[Object correspondence data]
|---|

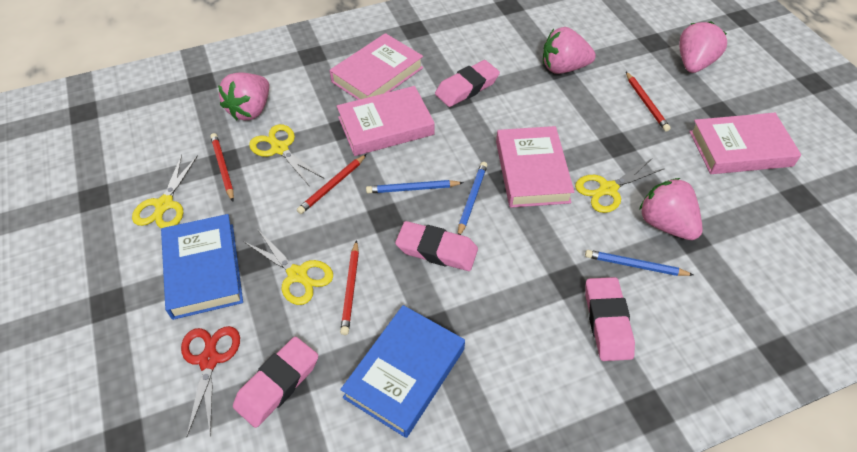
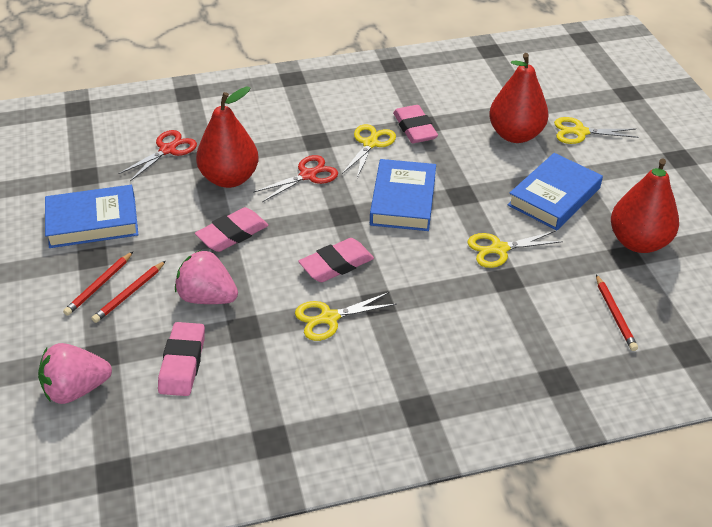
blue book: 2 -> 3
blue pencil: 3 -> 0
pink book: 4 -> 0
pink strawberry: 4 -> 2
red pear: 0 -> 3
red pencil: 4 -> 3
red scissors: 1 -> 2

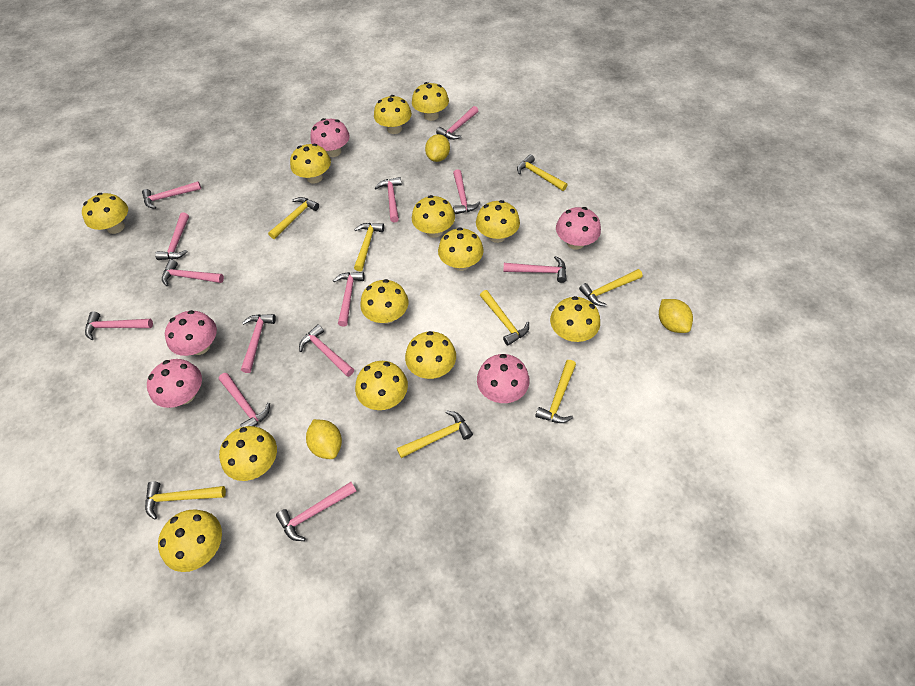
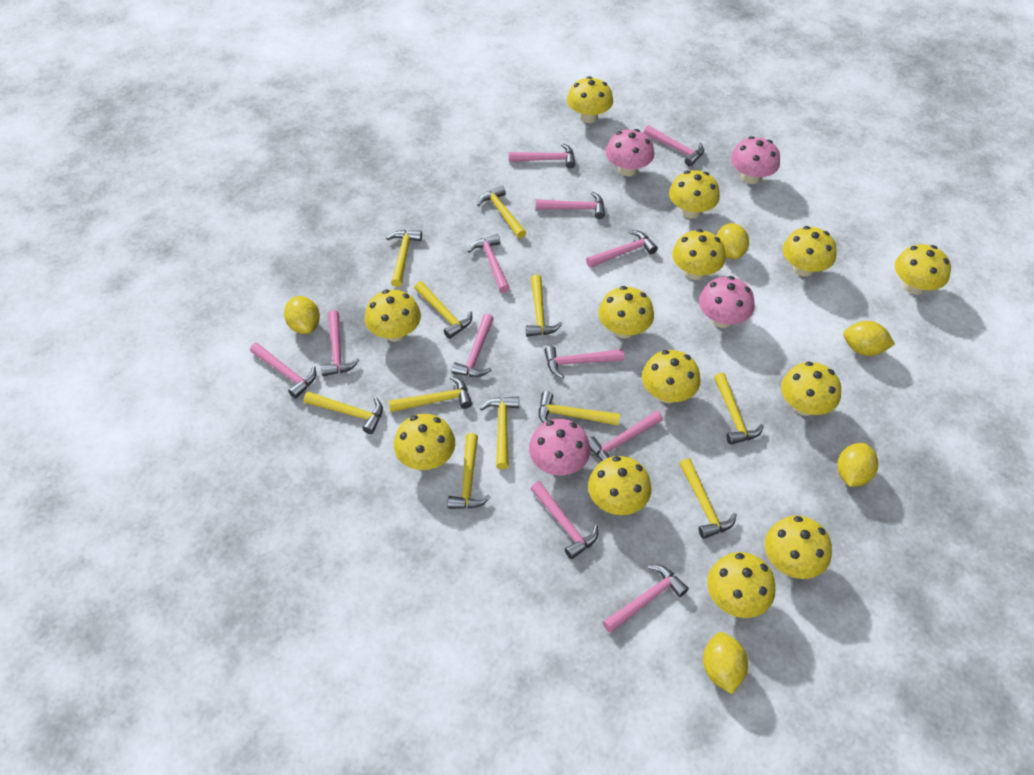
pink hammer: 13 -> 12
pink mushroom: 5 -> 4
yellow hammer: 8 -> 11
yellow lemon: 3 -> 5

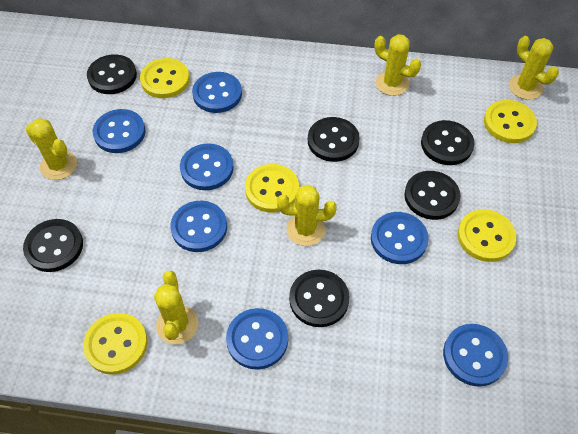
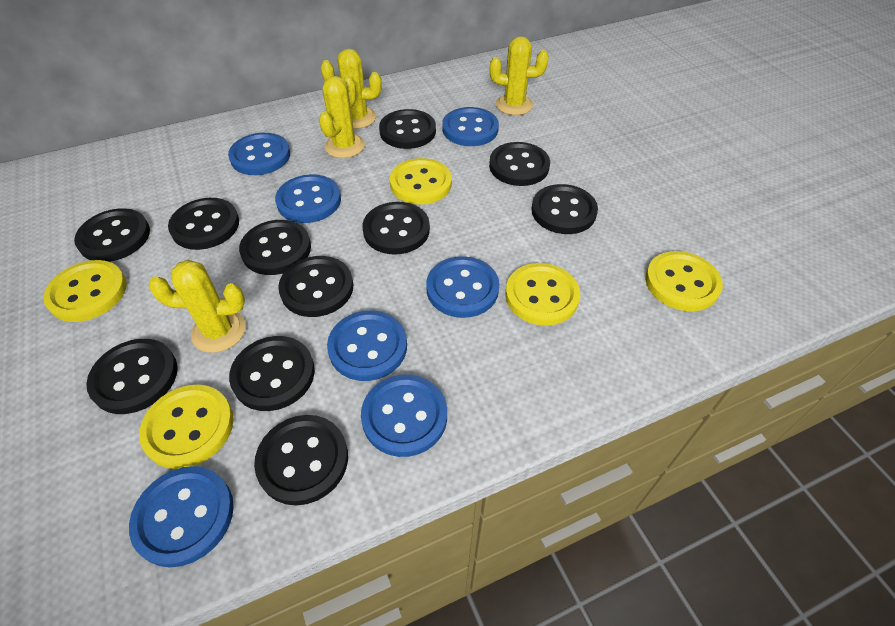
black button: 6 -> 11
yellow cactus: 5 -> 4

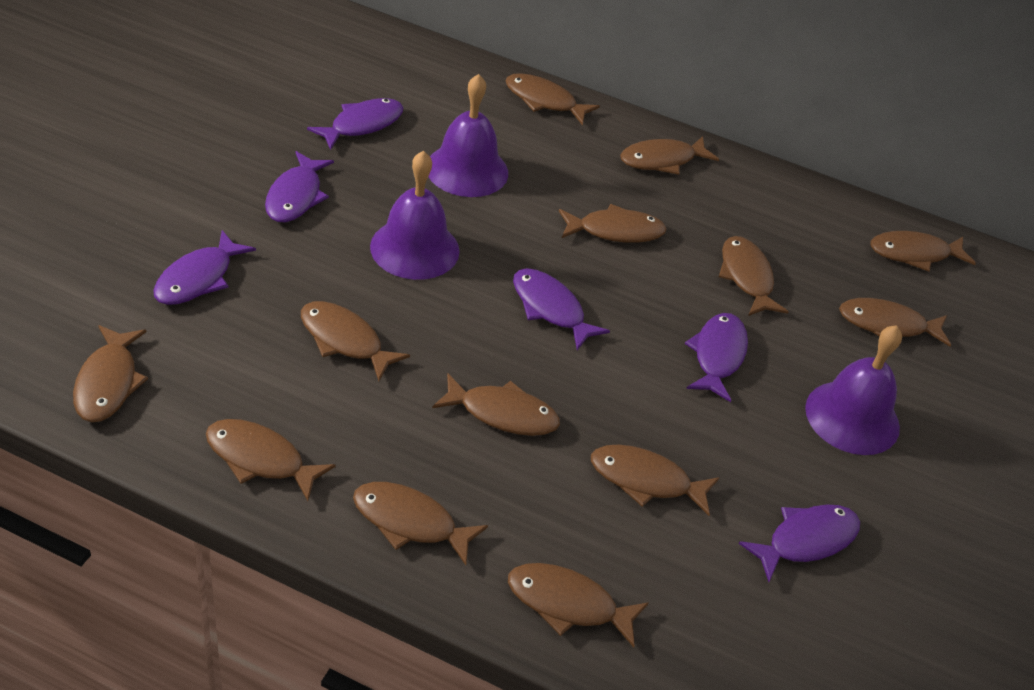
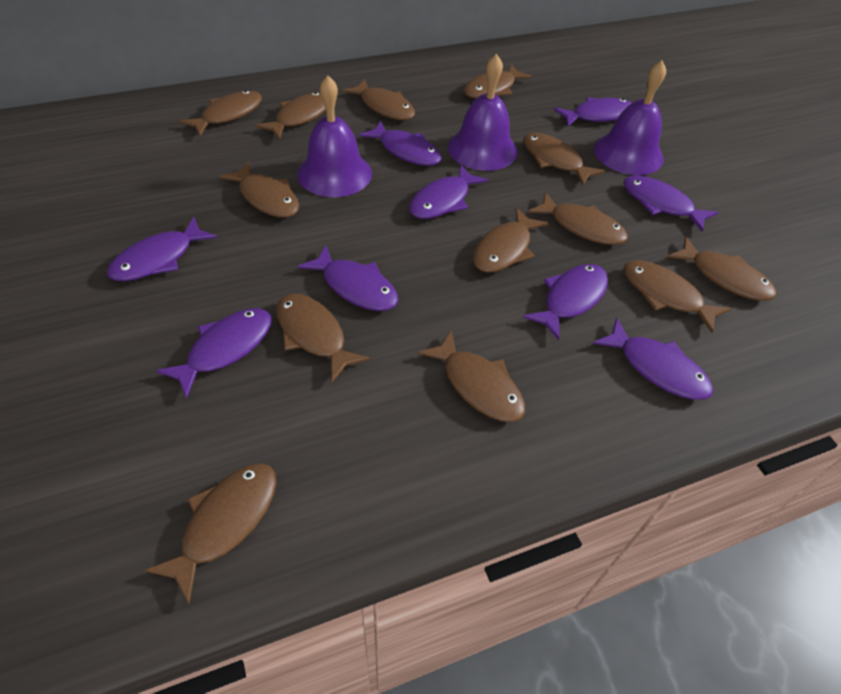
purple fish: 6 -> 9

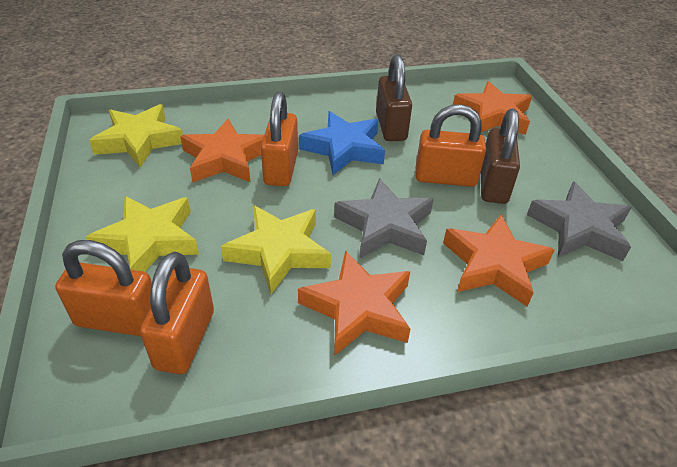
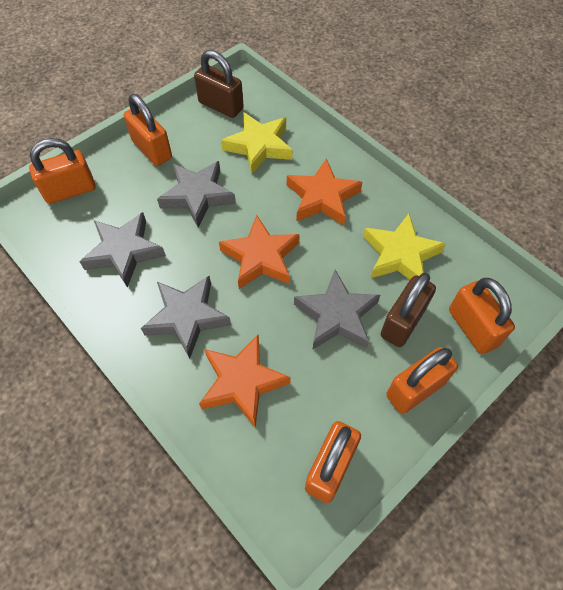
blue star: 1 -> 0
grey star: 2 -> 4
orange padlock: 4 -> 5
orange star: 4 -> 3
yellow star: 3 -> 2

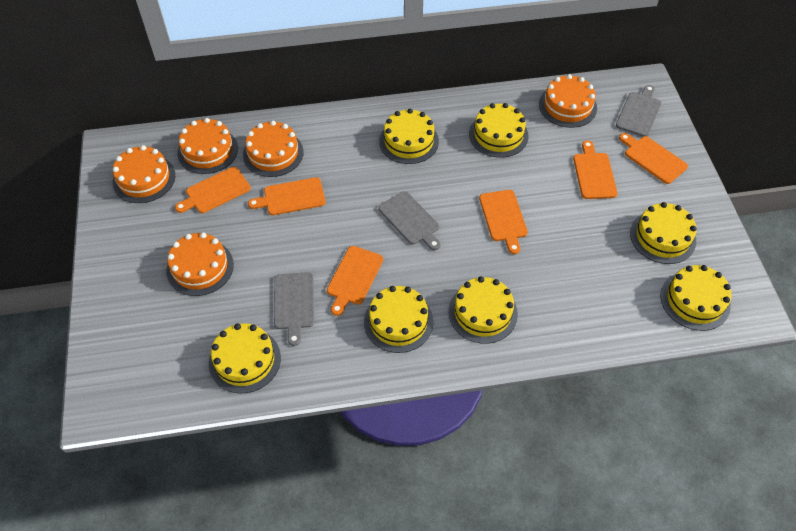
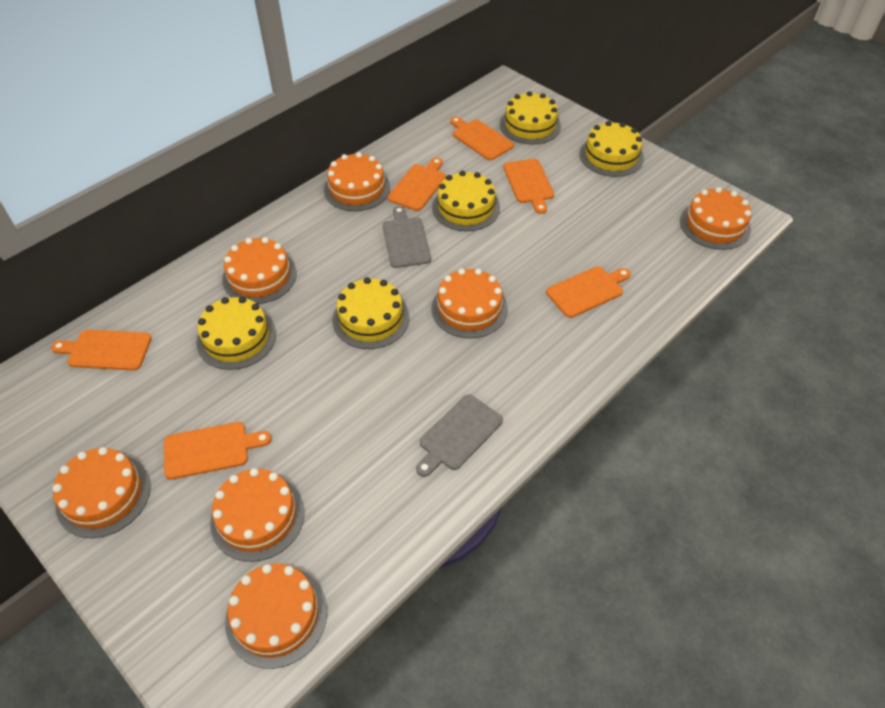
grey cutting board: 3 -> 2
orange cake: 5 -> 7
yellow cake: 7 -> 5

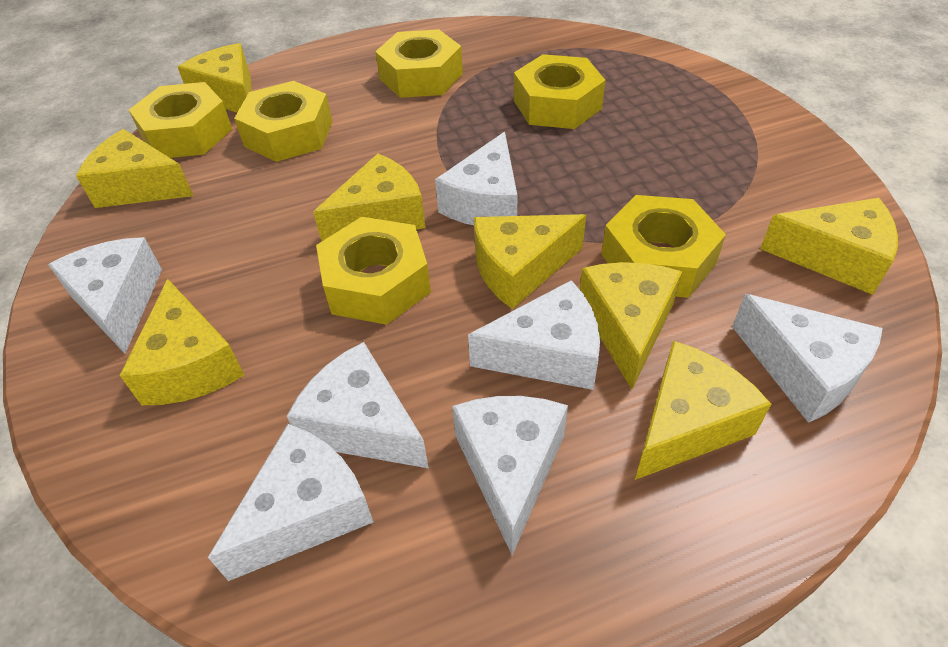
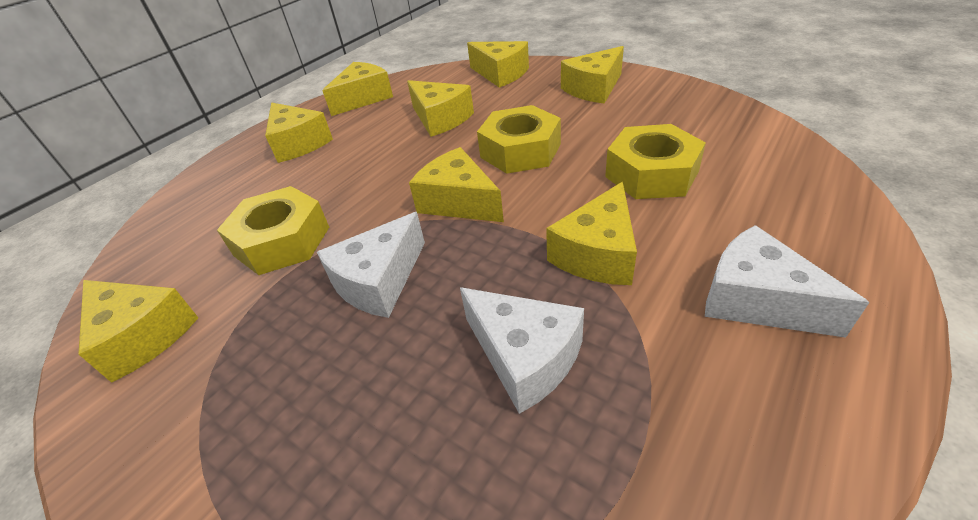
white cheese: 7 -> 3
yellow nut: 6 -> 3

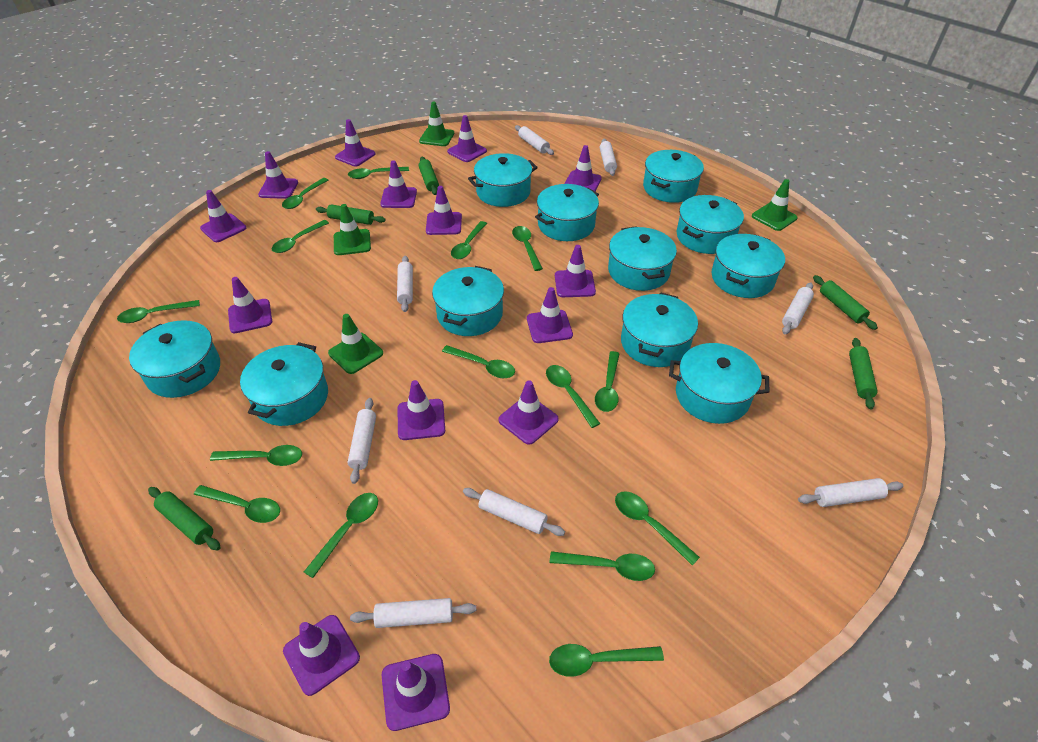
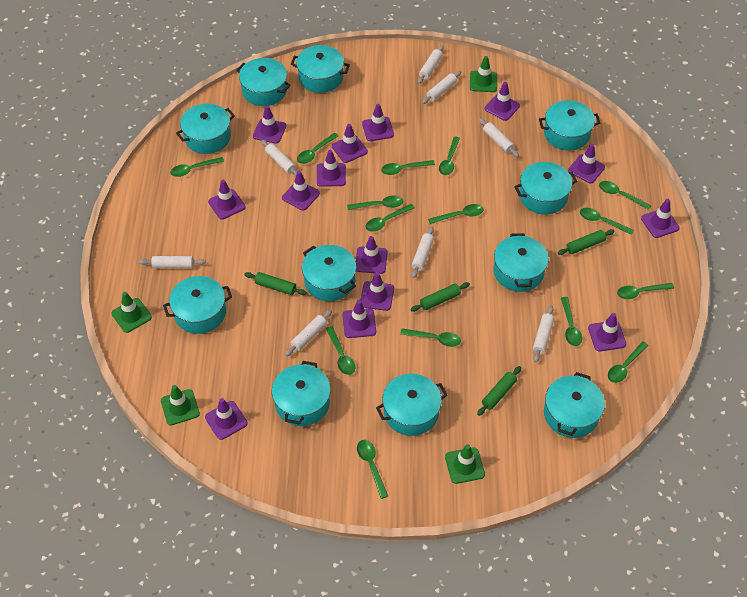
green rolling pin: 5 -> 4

|---|

__TASK INSTRUCTIONS__. Ignoring the pictures, write out word for word only the lines from the one containing "yellow star: 3 -> 2" through the last line of the data, both ends included.

__RESULT BELOW__.
yellow star: 3 -> 2

grey cutting board: 3 -> 2
orange cake: 5 -> 7
yellow cake: 7 -> 5

white cheese: 7 -> 3
yellow nut: 6 -> 3

green rolling pin: 5 -> 4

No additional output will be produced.